• **Required work**:
Within the entries below, find the portion that opens with the line containing "Branrex: [27,28,59,60] ->" and closes with the line containing "Branrex: [243,47,282,86] ->". Retype that portion exactly and only.

• **Data provided**:
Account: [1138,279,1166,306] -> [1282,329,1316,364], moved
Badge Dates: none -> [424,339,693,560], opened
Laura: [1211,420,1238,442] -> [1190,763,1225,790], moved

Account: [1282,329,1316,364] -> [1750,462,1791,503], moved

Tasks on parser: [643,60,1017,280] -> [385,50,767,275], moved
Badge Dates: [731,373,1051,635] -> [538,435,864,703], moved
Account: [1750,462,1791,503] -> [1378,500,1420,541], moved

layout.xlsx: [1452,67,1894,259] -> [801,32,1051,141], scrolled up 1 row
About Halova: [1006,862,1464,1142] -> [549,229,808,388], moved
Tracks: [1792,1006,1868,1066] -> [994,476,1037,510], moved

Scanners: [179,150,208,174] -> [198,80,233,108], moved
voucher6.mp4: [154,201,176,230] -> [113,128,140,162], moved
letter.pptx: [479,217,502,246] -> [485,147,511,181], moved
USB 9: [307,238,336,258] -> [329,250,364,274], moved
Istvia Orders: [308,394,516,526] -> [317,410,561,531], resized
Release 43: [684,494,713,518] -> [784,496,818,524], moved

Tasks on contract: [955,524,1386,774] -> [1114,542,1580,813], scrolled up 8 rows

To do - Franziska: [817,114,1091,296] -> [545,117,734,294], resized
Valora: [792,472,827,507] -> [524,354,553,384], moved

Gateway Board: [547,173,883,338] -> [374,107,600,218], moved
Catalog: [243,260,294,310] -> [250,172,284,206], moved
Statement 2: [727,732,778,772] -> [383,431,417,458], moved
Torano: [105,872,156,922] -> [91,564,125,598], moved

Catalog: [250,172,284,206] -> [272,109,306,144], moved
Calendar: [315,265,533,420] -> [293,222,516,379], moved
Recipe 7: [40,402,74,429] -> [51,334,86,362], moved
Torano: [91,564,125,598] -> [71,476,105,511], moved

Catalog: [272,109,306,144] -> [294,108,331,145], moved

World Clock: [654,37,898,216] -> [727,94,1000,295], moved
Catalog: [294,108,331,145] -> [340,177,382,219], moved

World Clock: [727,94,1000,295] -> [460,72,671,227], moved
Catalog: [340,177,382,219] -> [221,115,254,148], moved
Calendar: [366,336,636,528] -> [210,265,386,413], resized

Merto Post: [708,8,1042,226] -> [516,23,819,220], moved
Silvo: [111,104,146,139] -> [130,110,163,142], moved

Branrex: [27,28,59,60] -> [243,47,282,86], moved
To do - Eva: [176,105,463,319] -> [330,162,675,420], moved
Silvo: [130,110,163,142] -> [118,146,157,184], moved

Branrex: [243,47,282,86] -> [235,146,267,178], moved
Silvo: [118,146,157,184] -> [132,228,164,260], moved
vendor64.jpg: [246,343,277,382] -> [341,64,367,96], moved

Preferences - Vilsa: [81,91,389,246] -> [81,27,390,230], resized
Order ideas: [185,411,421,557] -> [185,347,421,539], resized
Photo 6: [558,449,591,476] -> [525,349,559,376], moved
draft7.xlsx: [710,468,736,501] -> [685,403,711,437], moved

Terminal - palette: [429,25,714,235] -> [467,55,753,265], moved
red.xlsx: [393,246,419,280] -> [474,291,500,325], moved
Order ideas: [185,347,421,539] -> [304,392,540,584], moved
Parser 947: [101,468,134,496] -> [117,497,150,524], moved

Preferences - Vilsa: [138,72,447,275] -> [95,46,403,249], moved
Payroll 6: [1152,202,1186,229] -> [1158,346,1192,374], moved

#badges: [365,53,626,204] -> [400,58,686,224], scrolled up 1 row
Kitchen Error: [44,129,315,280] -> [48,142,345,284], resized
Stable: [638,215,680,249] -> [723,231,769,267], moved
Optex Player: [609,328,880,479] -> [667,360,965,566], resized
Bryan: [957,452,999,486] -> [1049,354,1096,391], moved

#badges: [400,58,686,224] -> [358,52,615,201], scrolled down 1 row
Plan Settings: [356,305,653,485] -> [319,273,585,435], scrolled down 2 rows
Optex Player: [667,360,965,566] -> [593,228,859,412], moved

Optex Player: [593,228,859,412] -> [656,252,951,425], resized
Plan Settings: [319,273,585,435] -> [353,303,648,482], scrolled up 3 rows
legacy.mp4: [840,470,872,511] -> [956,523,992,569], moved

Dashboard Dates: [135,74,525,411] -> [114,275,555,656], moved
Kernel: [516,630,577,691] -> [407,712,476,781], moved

• **Output below**:
Branrex: [27,28,59,60] -> [243,47,282,86], moved
To do - Eva: [176,105,463,319] -> [330,162,675,420], moved
Silvo: [130,110,163,142] -> [118,146,157,184], moved

Branrex: [243,47,282,86] -> [235,146,267,178], moved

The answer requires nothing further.